[Object transformation records]
○ ○ ○ ○ ○ ○ ○

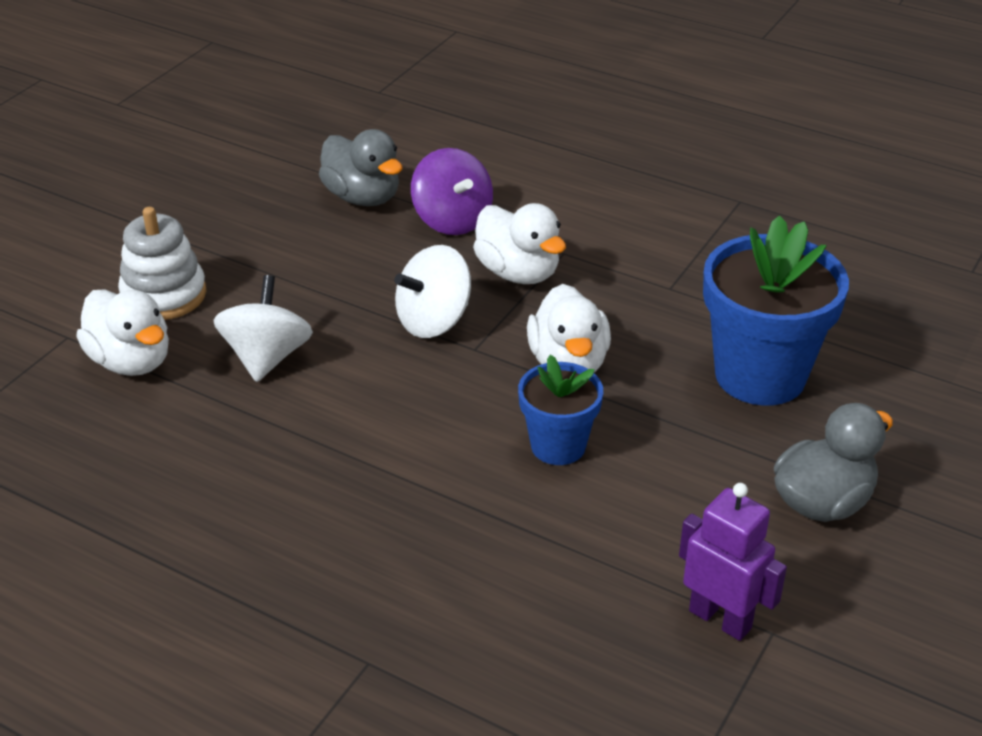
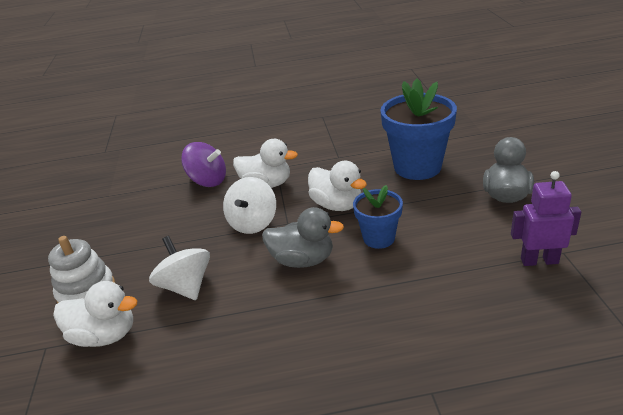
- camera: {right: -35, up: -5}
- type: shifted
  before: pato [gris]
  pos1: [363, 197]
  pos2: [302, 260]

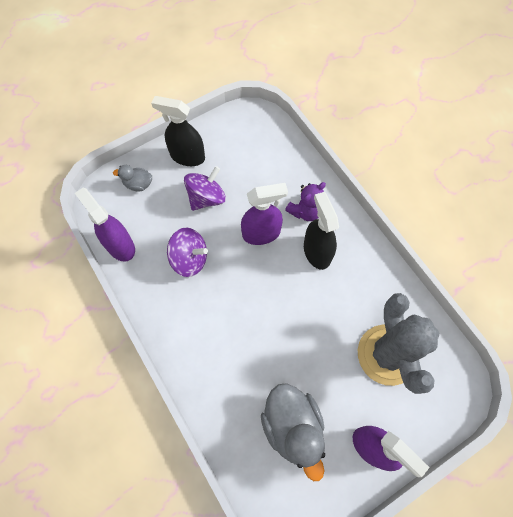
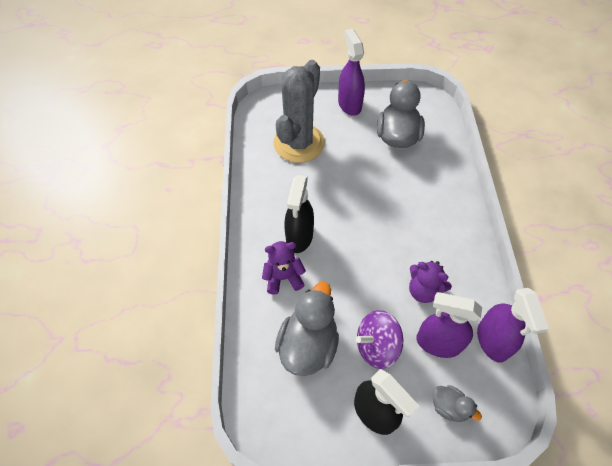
- camera: {right: -150, up: -10}
- type: new
  after: pato [gris]
  pos2: [308, 345]
- type: swapped
  before: peonza [morado]
  after: osito [morado]
  pos1: [189, 259]
  pos2: [423, 290]
- type: shifted
  before: pulverizador [morado]
  pos1: [261, 233]
  pos2: [438, 343]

○ ○ ○ ○ ○ ○ ○

Reproduce the entries exactly. Do not carry over any picture.

- camera: {right: -35, up: -5}
- type: shifted
  before: pato [gris]
  pos1: [363, 197]
  pos2: [302, 260]

- camera: {right: -150, up: -10}
- type: new
  after: pato [gris]
  pos2: [308, 345]
- type: swapped
  before: peonza [morado]
  after: osito [morado]
  pos1: [189, 259]
  pos2: [423, 290]
- type: shifted
  before: pulverizador [morado]
  pos1: [261, 233]
  pos2: [438, 343]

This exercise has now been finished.